**Task details**
With all images left out, restate the records below exactly as written.

Dataset items:
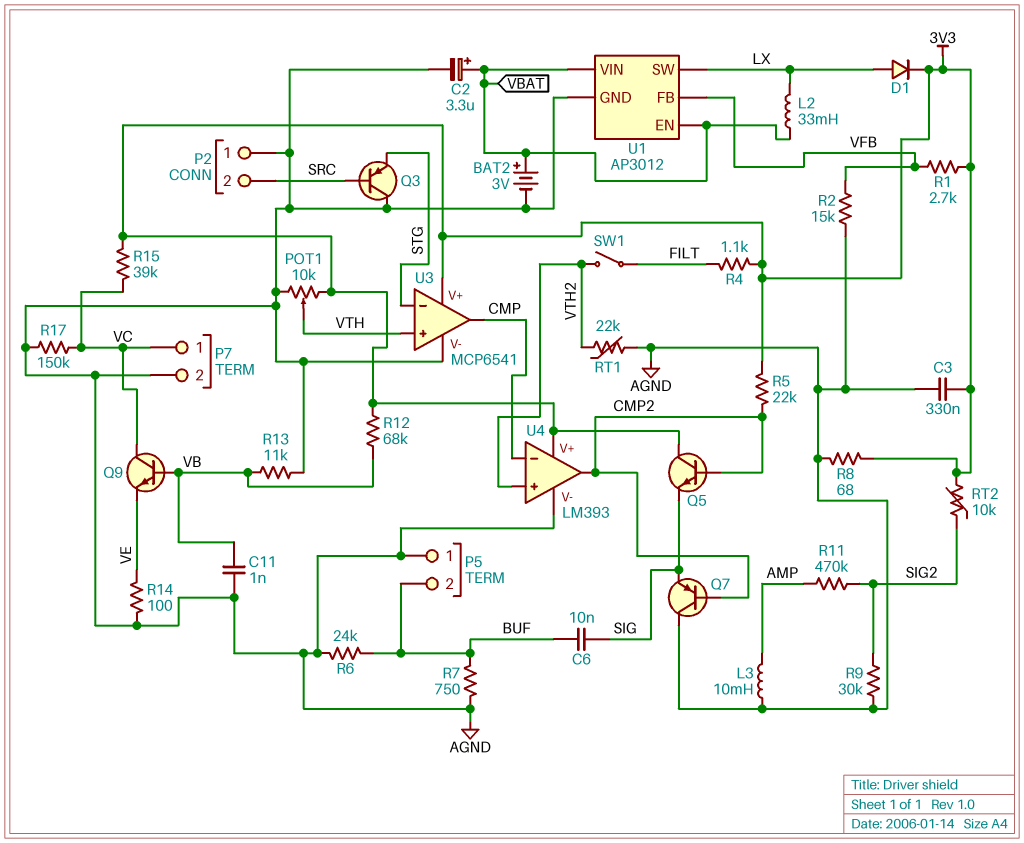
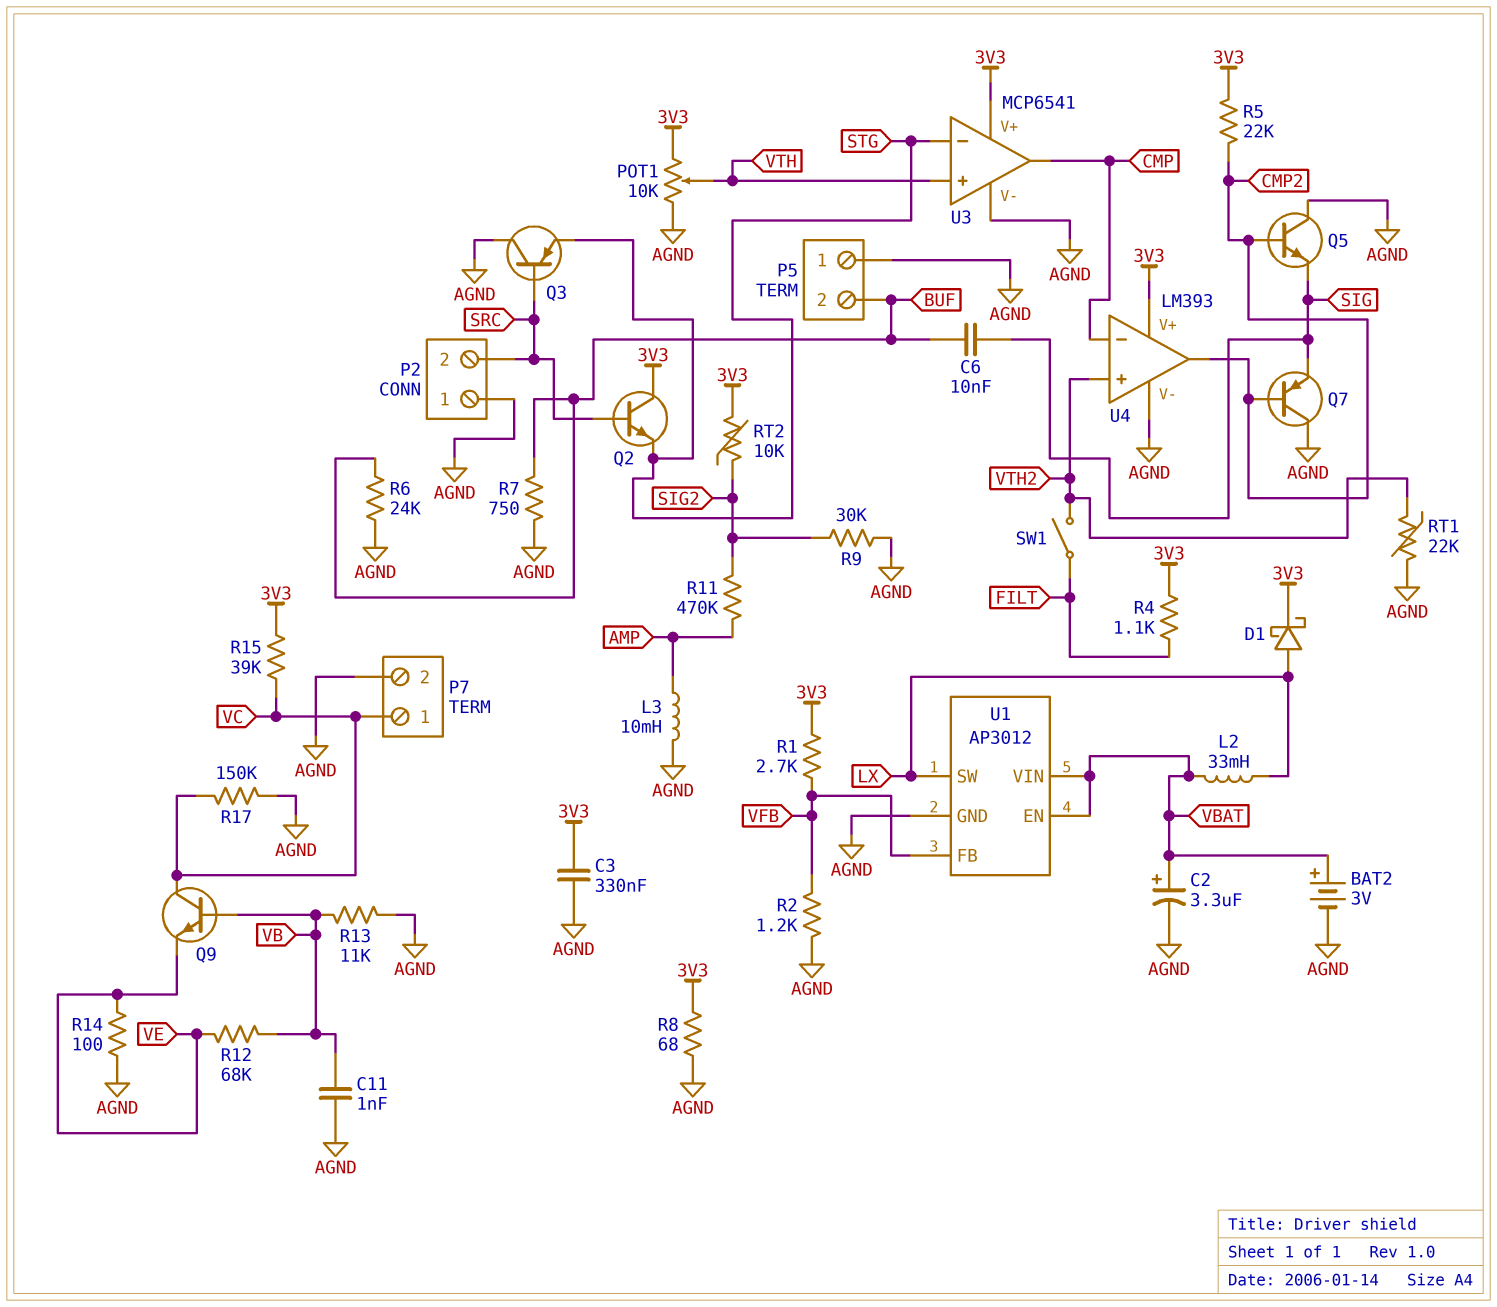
D1: diode (A LX, K 3V3) -> schottky (A LX, K 3V3)
Q2: none -> NPN (B SRC, C 3V3, E STG)
Q5: NPN (B CMP2, C 3V3, E SIG) -> NPN (B CMP2, C AGND, E SIG)
R2: 15k (AGND, VFB) -> 1.2k (AGND, VFB)
R12: 68k (3V3, VB) -> 68k (VB, VE)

**Solution for this problem**
D1: diode (A LX, K 3V3) -> schottky (A LX, K 3V3)
Q2: none -> NPN (B SRC, C 3V3, E STG)
Q5: NPN (B CMP2, C 3V3, E SIG) -> NPN (B CMP2, C AGND, E SIG)
R2: 15k (AGND, VFB) -> 1.2k (AGND, VFB)
R12: 68k (3V3, VB) -> 68k (VB, VE)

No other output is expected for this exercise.